All that is wanted is a word-for-word copy of the line with "before: gray sticky tape" and every line after it in the data below.
•••••
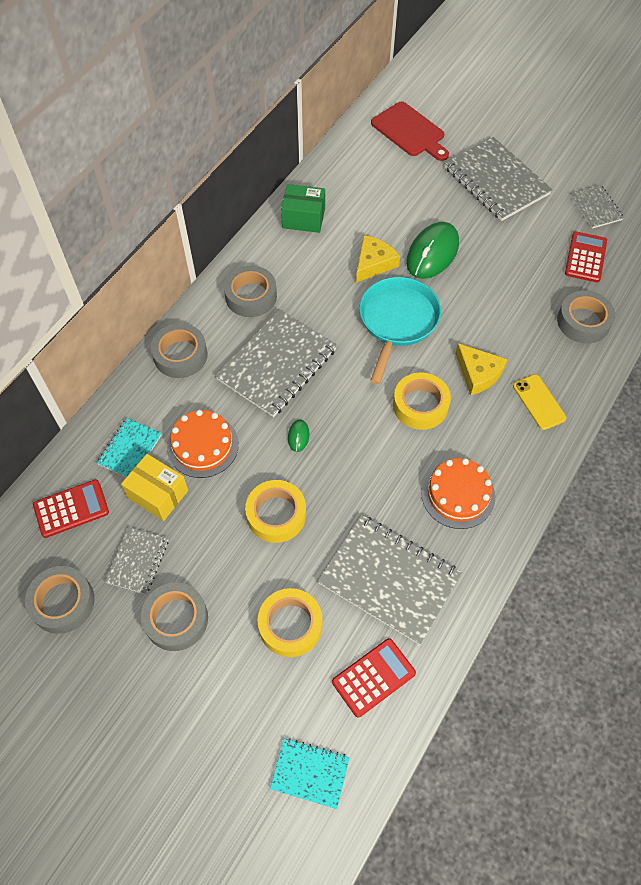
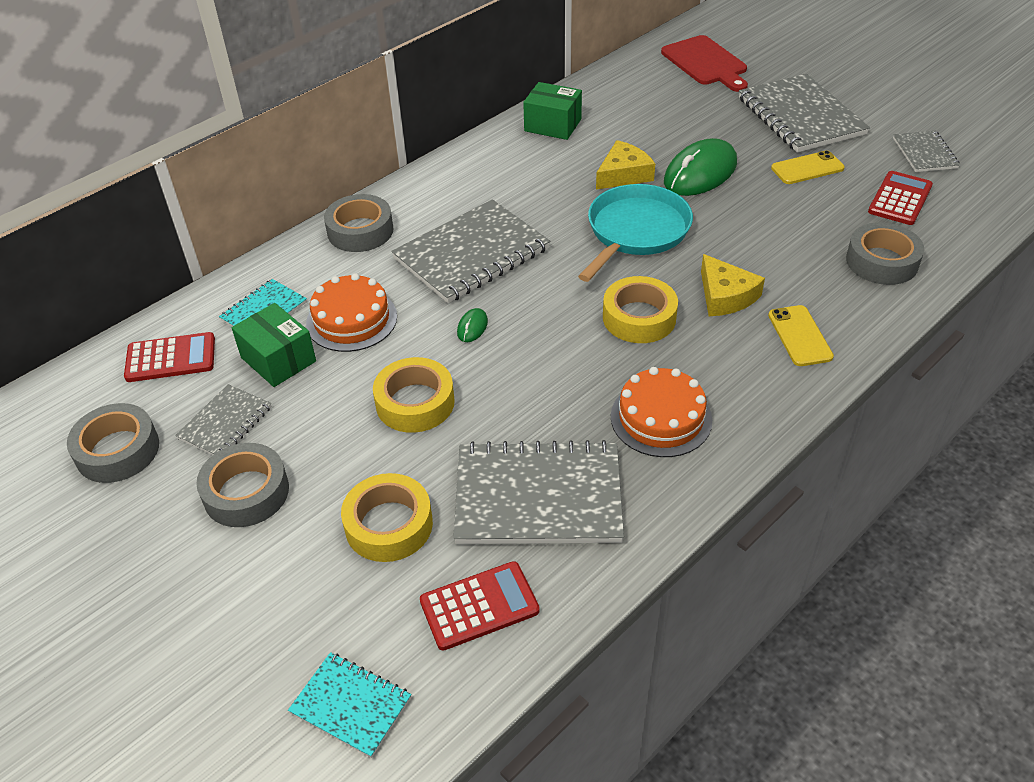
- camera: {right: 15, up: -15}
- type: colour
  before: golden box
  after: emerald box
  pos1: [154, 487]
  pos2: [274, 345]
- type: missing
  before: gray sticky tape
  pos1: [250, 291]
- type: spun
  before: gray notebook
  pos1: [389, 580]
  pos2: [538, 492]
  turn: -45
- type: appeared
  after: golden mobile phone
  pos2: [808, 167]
•••••
## Exercise response
  before: gray sticky tape
  pos1: [250, 291]
- type: spun
  before: gray notebook
  pos1: [389, 580]
  pos2: [538, 492]
  turn: -45
- type: appeared
  after: golden mobile phone
  pos2: [808, 167]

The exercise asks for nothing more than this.